* **Directions**
What is needed is an exact reproduction of the lines from the one that contains "R109: 33k (NET3, VS) -> 33k (NET3, NET9)" through the end of the data, both included and nothing else, with pictures omitted.

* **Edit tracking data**
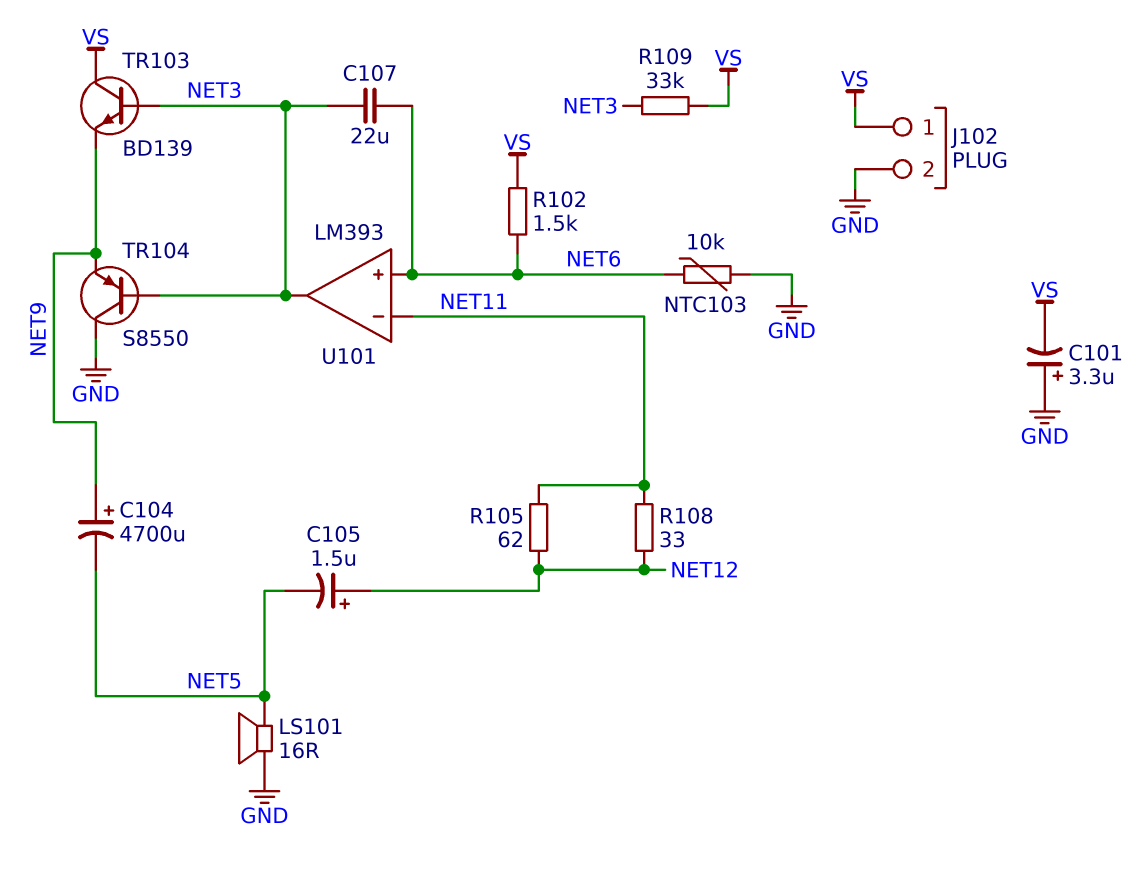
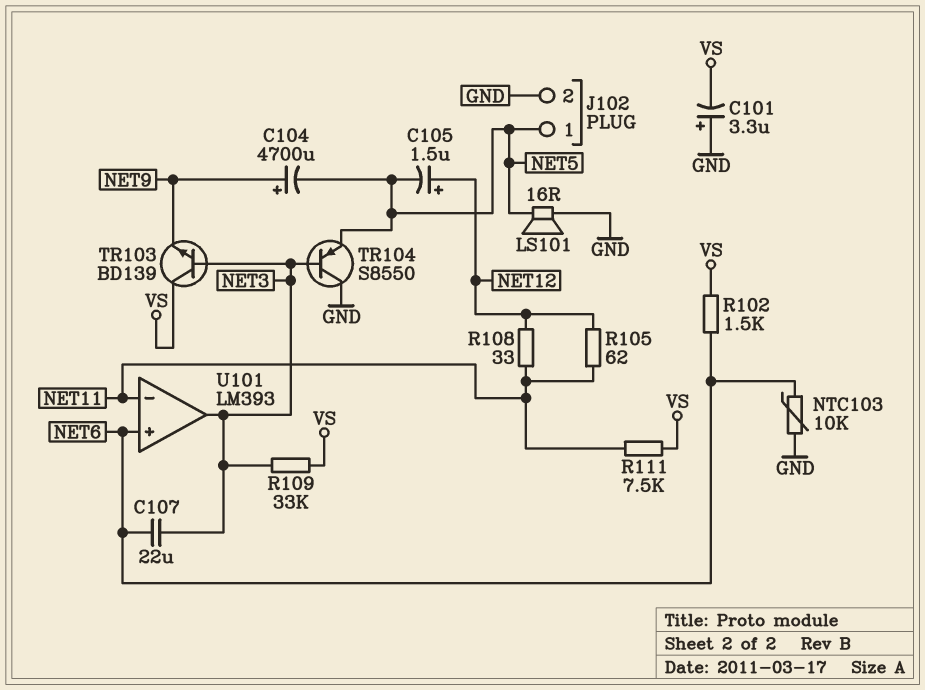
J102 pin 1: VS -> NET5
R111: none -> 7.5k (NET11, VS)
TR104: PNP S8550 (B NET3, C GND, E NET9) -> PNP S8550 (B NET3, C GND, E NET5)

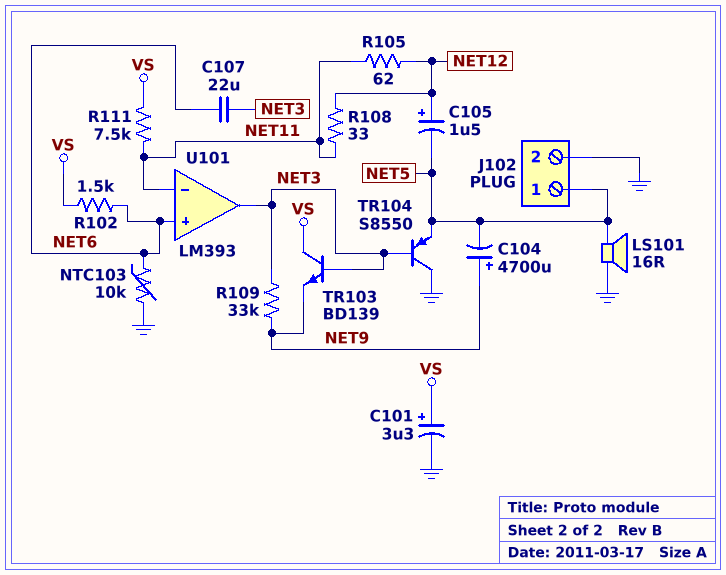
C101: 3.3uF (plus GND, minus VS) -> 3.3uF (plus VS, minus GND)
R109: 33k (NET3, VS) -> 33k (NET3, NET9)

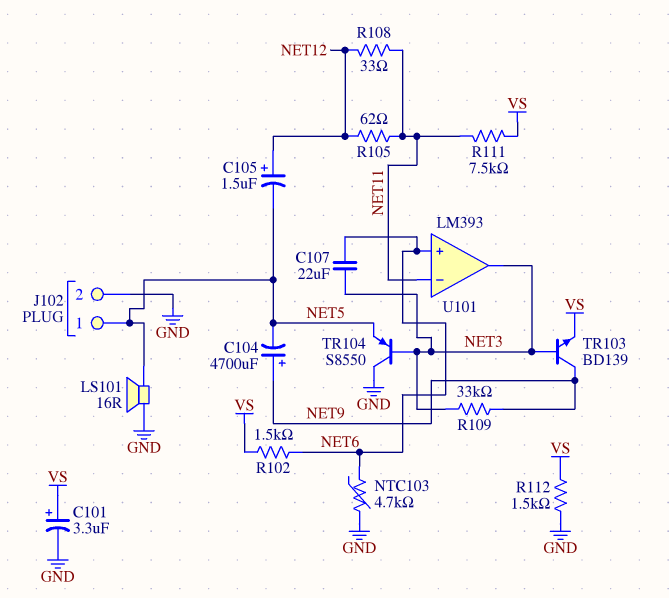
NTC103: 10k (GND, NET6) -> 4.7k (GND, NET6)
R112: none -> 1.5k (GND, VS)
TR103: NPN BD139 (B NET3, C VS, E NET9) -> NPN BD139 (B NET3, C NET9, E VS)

* **Your response**
R109: 33k (NET3, VS) -> 33k (NET3, NET9)

NTC103: 10k (GND, NET6) -> 4.7k (GND, NET6)
R112: none -> 1.5k (GND, VS)
TR103: NPN BD139 (B NET3, C VS, E NET9) -> NPN BD139 (B NET3, C NET9, E VS)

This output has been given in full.